→ **Problem details**:
There are pictures in the records below; leave them out and set down exactly the lines from the one holding "orange semicircle: (607, 353)" through the one holding "cyan ellipse: (456, 910)".

=== Materials provided ===

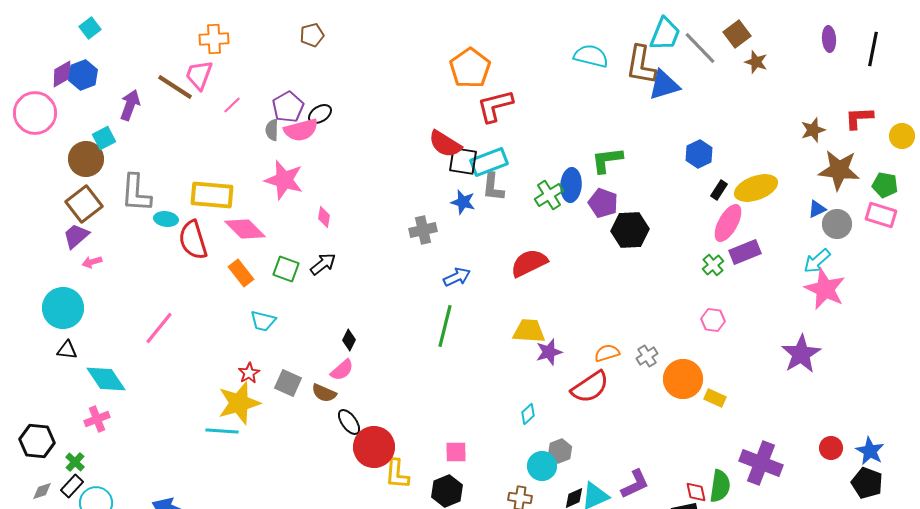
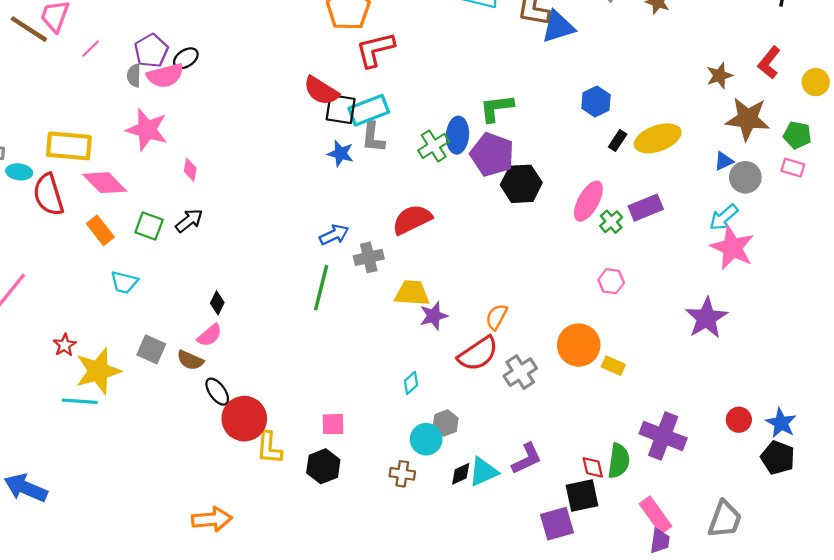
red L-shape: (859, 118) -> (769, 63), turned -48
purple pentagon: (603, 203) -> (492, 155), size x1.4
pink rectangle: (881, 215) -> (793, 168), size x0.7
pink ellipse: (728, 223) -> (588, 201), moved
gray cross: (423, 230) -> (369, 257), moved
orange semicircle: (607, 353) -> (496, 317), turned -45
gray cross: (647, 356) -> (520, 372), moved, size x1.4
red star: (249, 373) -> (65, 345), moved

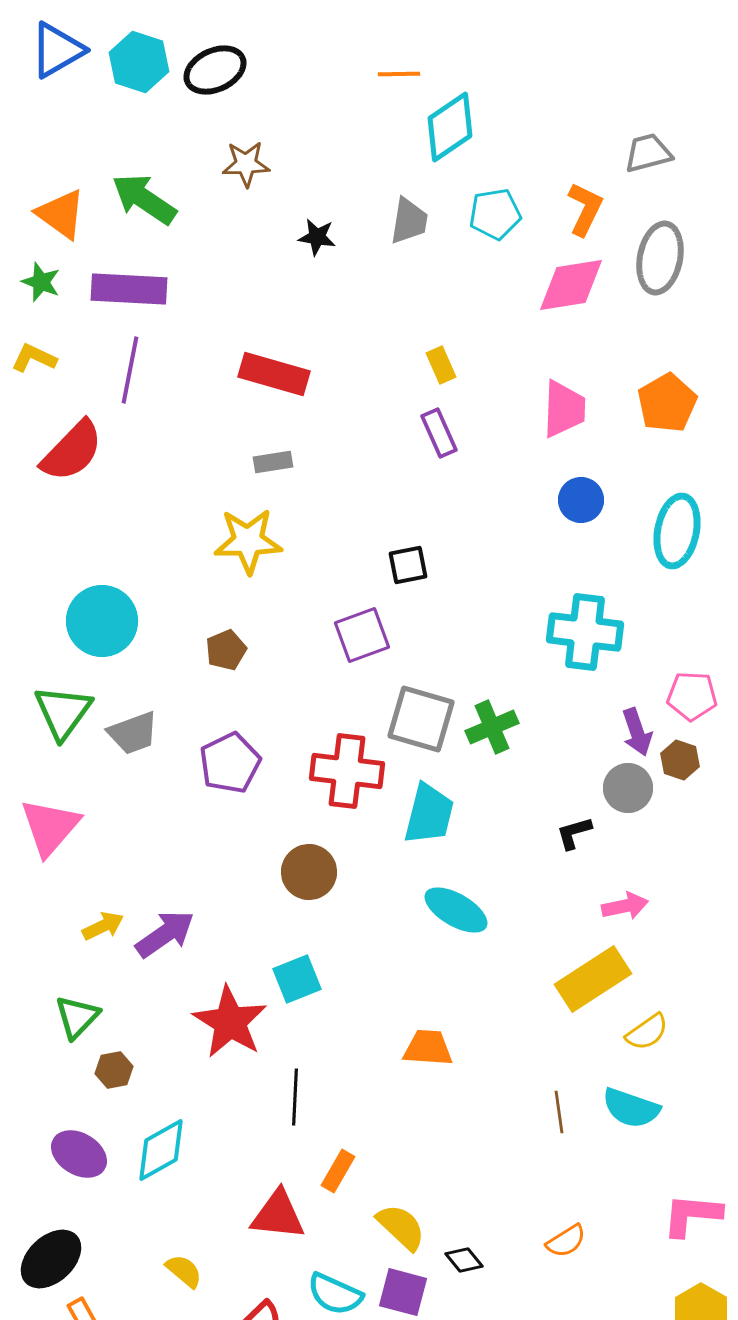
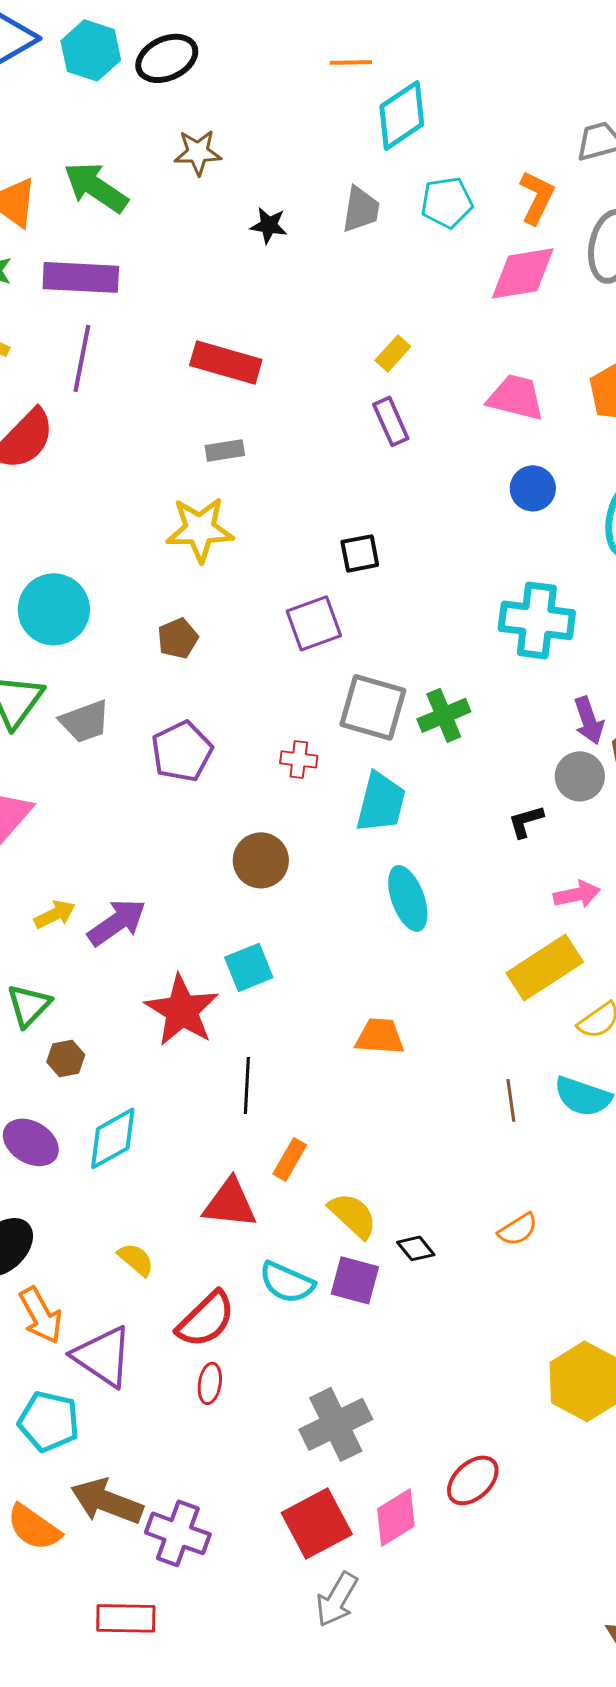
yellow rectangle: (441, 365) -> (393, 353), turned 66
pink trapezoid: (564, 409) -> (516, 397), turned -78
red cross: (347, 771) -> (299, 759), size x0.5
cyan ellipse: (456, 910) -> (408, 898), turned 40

===
=== Materials provided ===

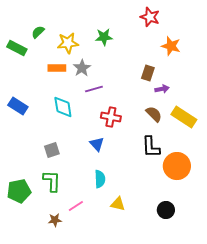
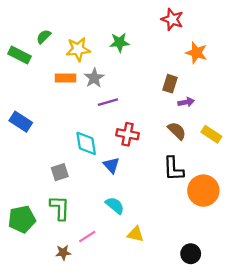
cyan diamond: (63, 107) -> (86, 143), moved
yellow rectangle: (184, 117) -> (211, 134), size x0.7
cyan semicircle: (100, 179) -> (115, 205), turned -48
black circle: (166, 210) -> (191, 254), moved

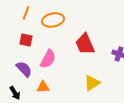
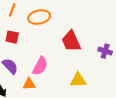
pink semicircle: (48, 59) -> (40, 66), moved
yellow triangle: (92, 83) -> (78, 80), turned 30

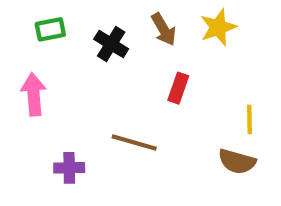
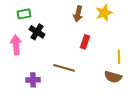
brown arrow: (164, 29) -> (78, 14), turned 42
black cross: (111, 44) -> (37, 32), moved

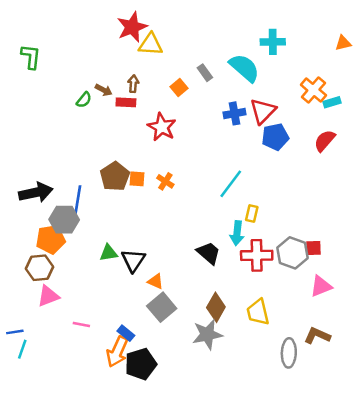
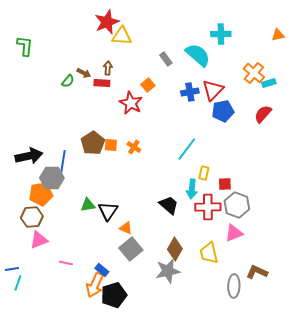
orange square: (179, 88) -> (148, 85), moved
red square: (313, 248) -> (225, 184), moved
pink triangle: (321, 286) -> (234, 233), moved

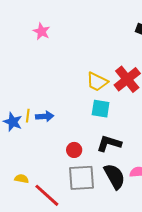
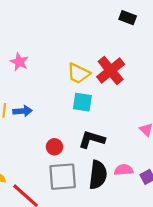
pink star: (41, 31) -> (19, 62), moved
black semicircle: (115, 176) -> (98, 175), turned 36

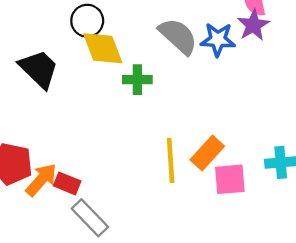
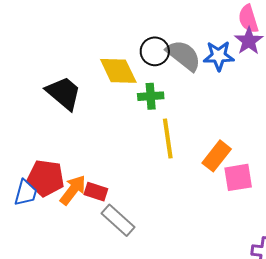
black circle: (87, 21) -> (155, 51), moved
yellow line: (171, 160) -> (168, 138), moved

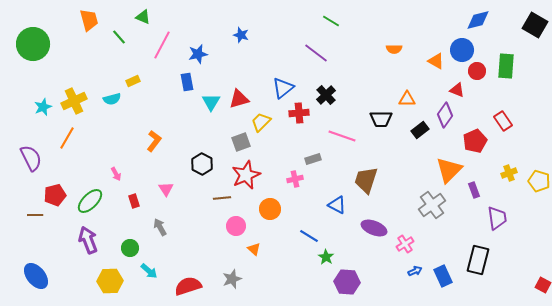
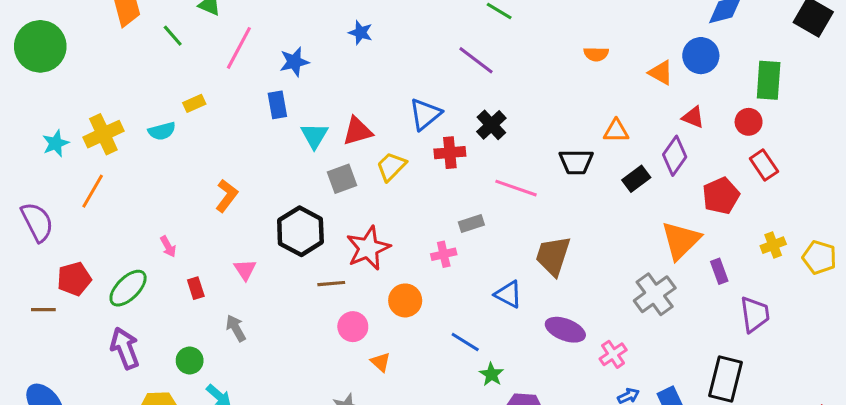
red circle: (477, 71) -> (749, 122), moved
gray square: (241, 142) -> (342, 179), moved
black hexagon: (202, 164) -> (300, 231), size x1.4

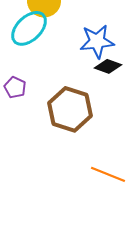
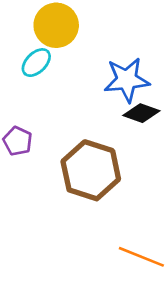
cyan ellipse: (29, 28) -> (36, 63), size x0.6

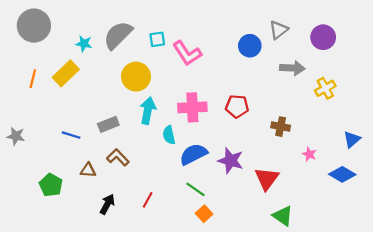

===

→ **Your solution**:
orange semicircle: (607, 353) -> (496, 317), turned -45
gray cross: (647, 356) -> (520, 372), moved, size x1.4
red star: (249, 373) -> (65, 345), moved

yellow rectangle: (441, 365) -> (393, 353), turned 66
pink trapezoid: (564, 409) -> (516, 397), turned -78
red cross: (347, 771) -> (299, 759), size x0.5
cyan ellipse: (456, 910) -> (408, 898), turned 40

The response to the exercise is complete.